» Assignment
Transcribe exactly, please, the lines from the one containing "BRIGHT ORANGE SAILBOAT" through the end of the records below, and leave out the pictures.
-------- Material to process --------
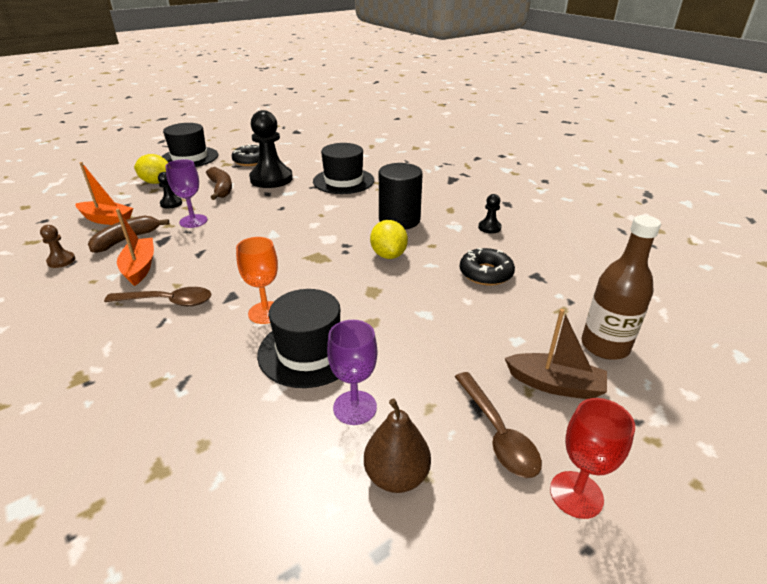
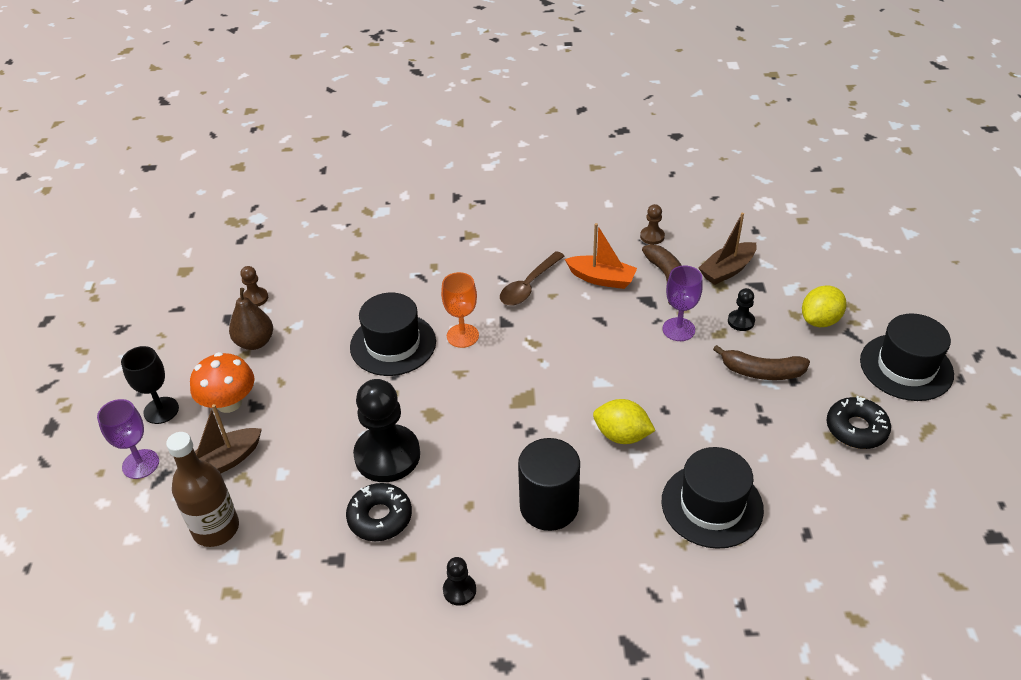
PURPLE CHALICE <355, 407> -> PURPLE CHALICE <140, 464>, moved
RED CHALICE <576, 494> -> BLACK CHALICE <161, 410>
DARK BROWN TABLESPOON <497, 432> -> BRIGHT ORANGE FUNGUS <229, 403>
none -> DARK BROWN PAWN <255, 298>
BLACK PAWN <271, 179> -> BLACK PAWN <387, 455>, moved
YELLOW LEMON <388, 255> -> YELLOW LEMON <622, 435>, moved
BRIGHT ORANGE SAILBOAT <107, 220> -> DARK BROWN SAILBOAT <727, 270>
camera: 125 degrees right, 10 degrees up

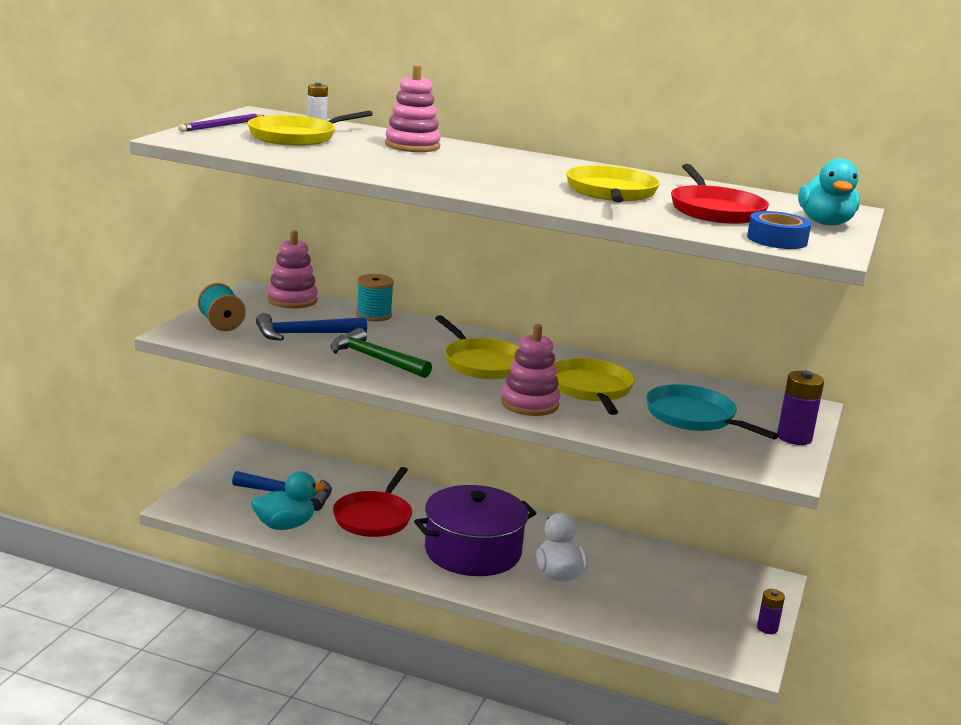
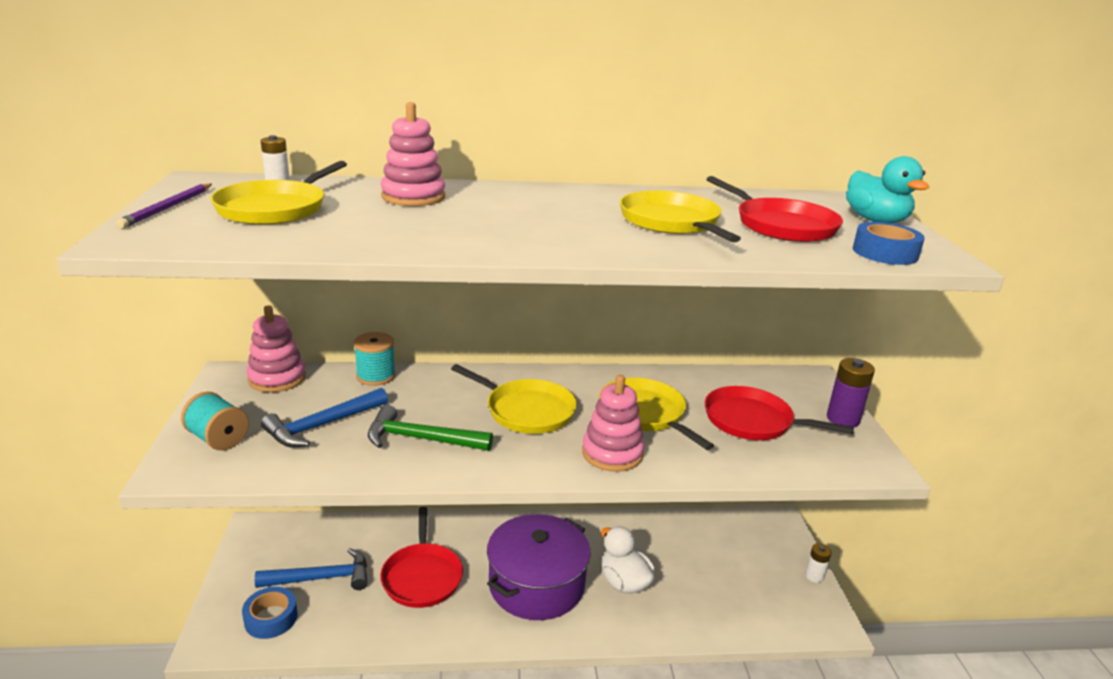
none -> ROYAL BLUE STICKY TAPE <271, 618>
AQUA SKILLET <694, 417> -> RED SKILLET <752, 421>
PURPLE AA BATTERY <767, 628> -> SNOW-WHITE AA BATTERY <814, 576>
AQUA RUBBER DUCK <284, 525> -> none
camera: 25 degrees left, 5 degrees up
--------
» Response for this exercise
BRIGHT ORANGE SAILBOAT <107, 220> -> DARK BROWN SAILBOAT <727, 270>
camera: 125 degrees right, 10 degrees up

none -> ROYAL BLUE STICKY TAPE <271, 618>
AQUA SKILLET <694, 417> -> RED SKILLET <752, 421>
PURPLE AA BATTERY <767, 628> -> SNOW-WHITE AA BATTERY <814, 576>
AQUA RUBBER DUCK <284, 525> -> none
camera: 25 degrees left, 5 degrees up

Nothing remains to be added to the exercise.